• _Required action_: Copy out every record below exactly as written, but leave out any pictures.

• _Data extract_:
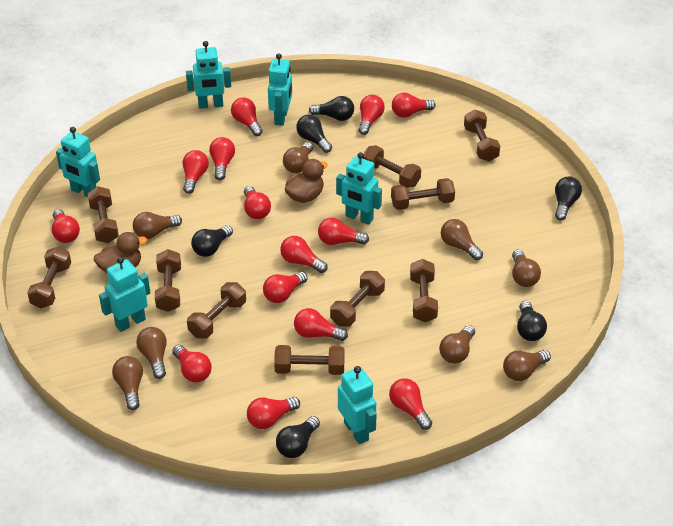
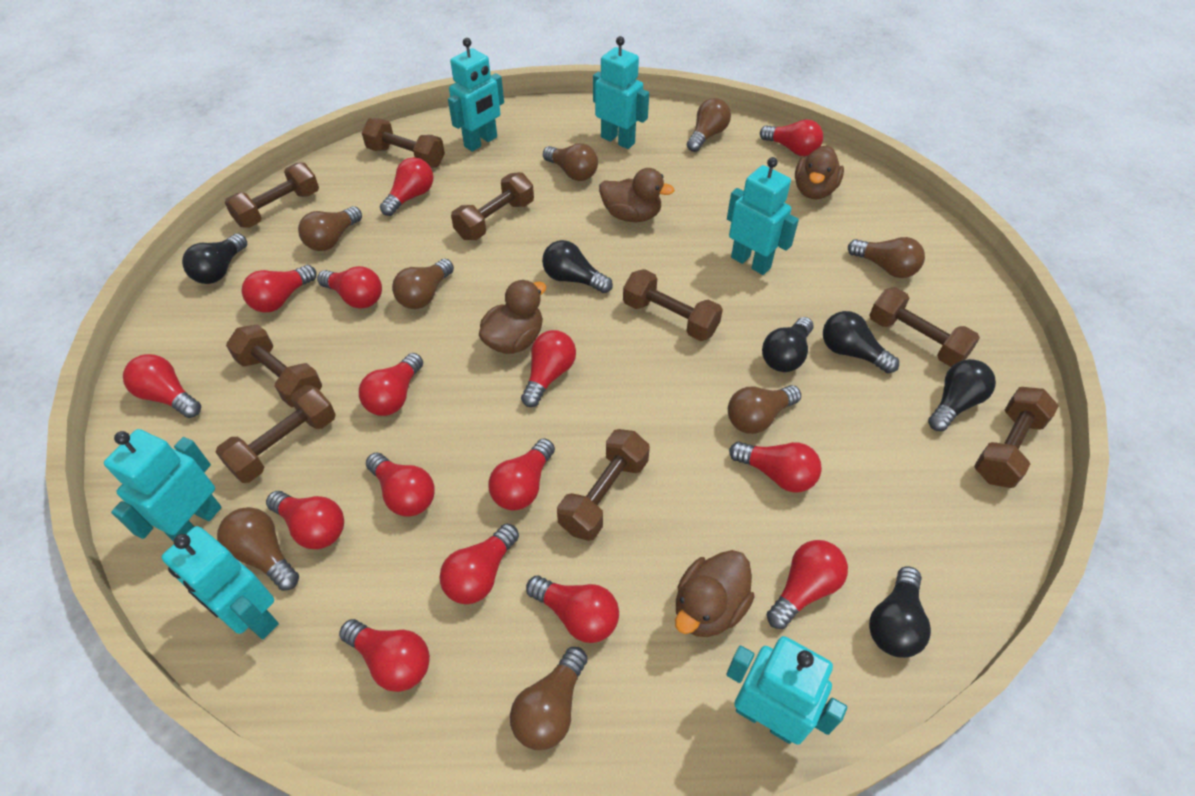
brown duck: 2 -> 4
brown dumbbell: 10 -> 9
red light bulb: 14 -> 15

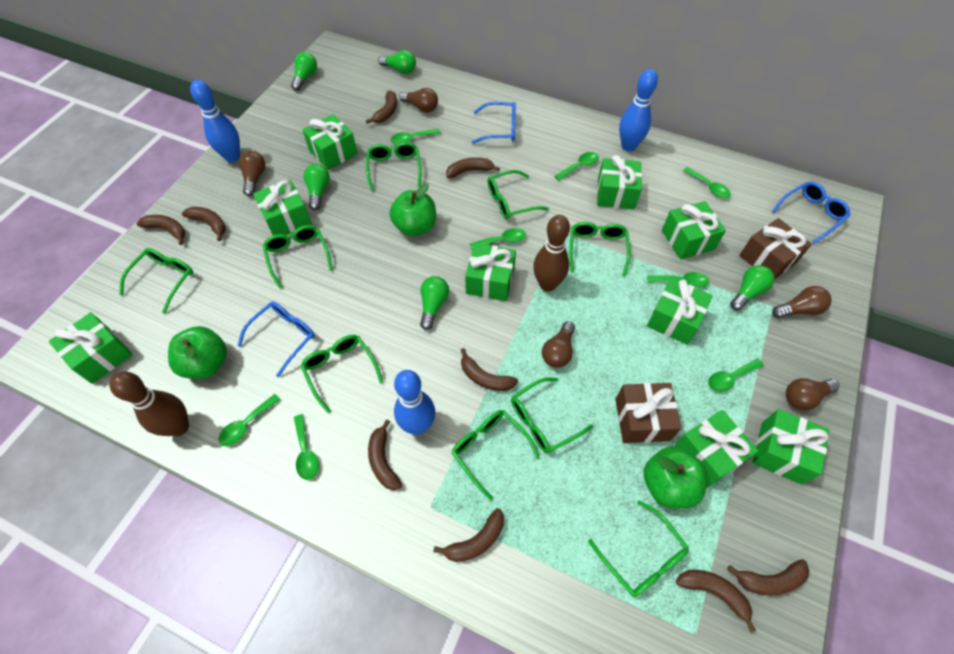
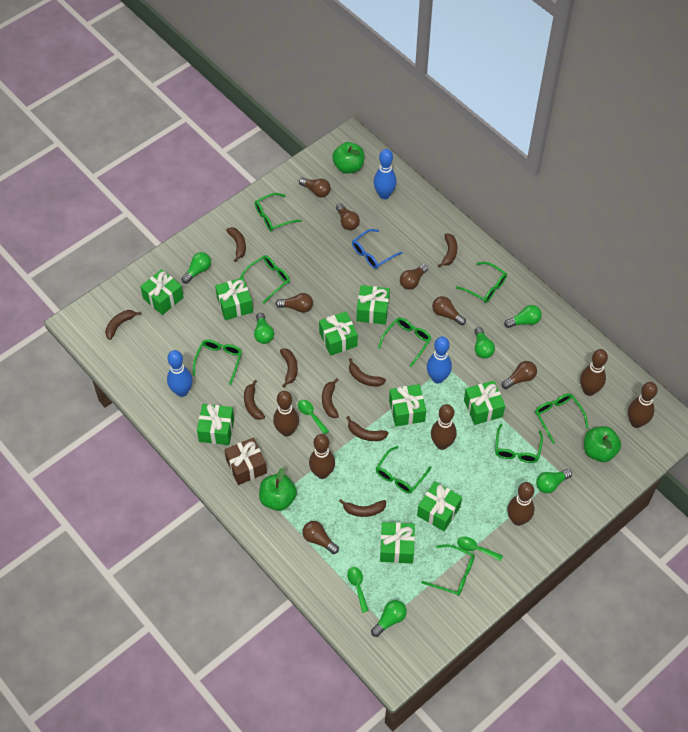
blue glasses: 3 -> 1
brown bowling pin: 2 -> 6
brown gift: 2 -> 1
brown light bulb: 5 -> 7
green light bulb: 5 -> 6
green spoon: 8 -> 3

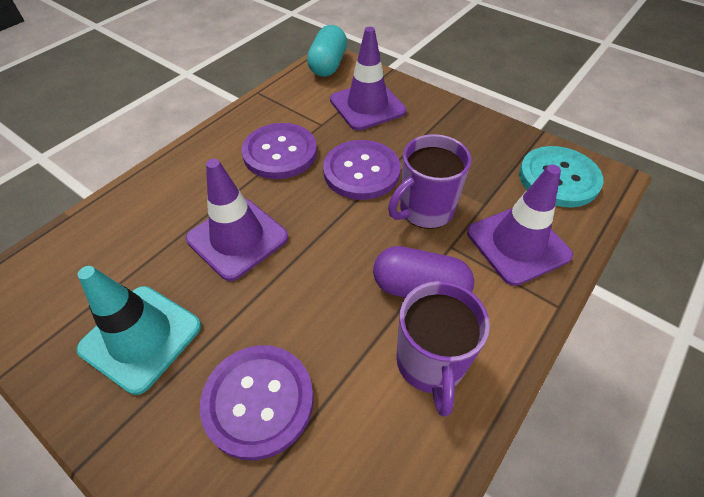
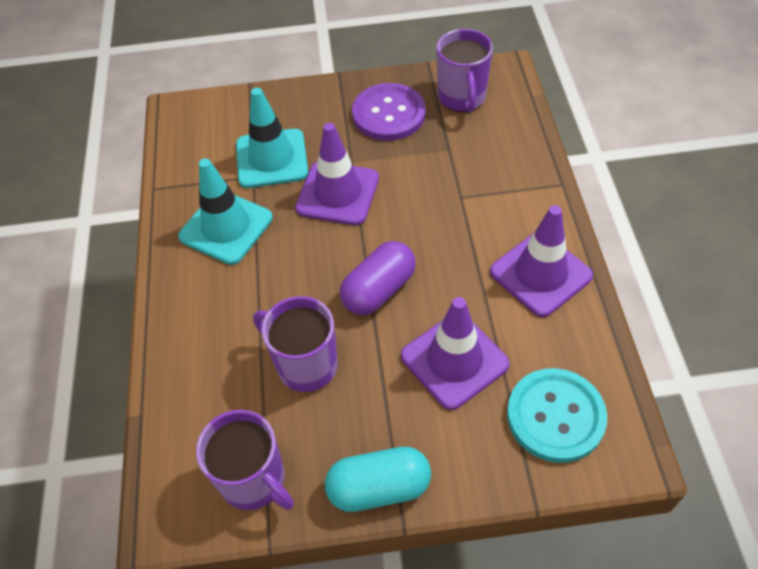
purple button: 3 -> 1
purple mug: 2 -> 3
turquoise traffic cone: 1 -> 2

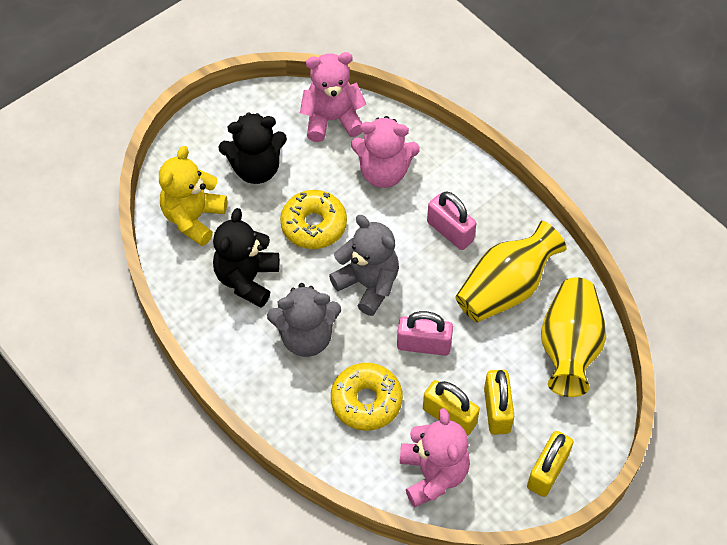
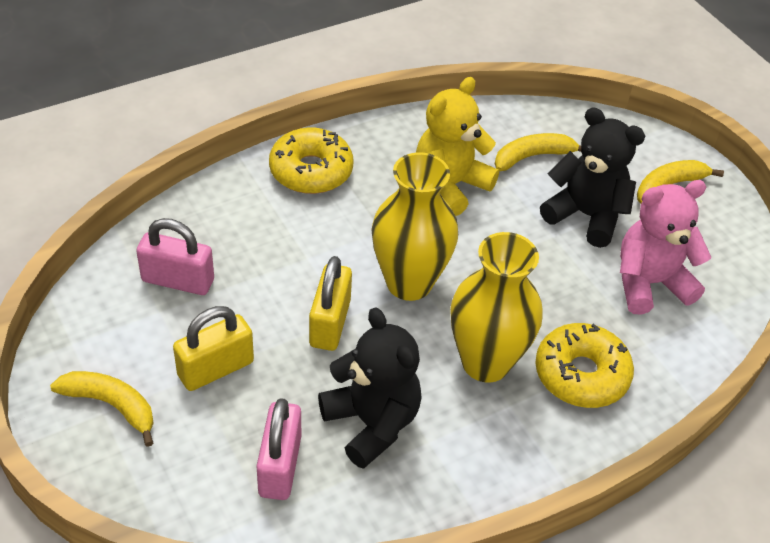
grey teddy bear: 2 -> 0
pink teddy bear: 3 -> 1
yellow banana: 0 -> 3
yellow padlock: 3 -> 2

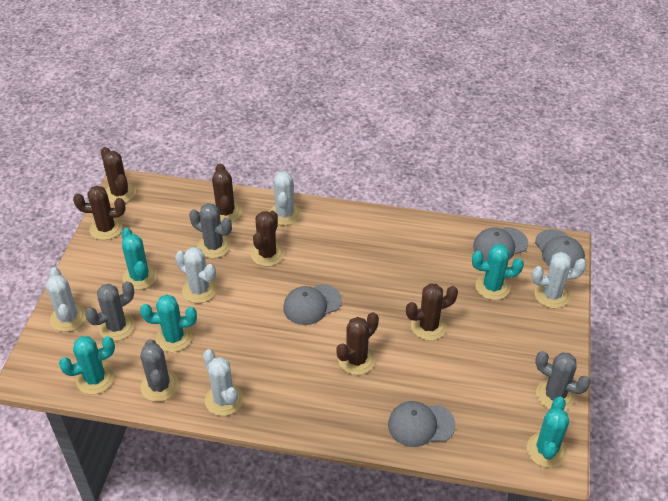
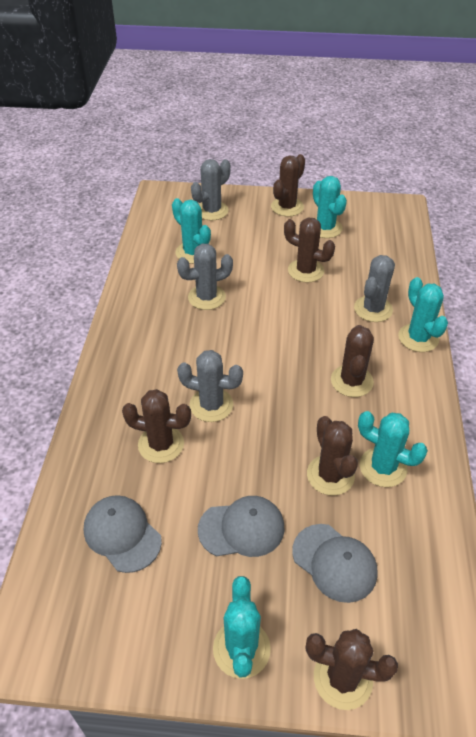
grey cap: 4 -> 3
white cactus: 5 -> 0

• _Reply to the exercise_:
brown duck: 2 -> 4
brown dumbbell: 10 -> 9
red light bulb: 14 -> 15

blue glasses: 3 -> 1
brown bowling pin: 2 -> 6
brown gift: 2 -> 1
brown light bulb: 5 -> 7
green light bulb: 5 -> 6
green spoon: 8 -> 3

purple button: 3 -> 1
purple mug: 2 -> 3
turquoise traffic cone: 1 -> 2

grey teddy bear: 2 -> 0
pink teddy bear: 3 -> 1
yellow banana: 0 -> 3
yellow padlock: 3 -> 2

grey cap: 4 -> 3
white cactus: 5 -> 0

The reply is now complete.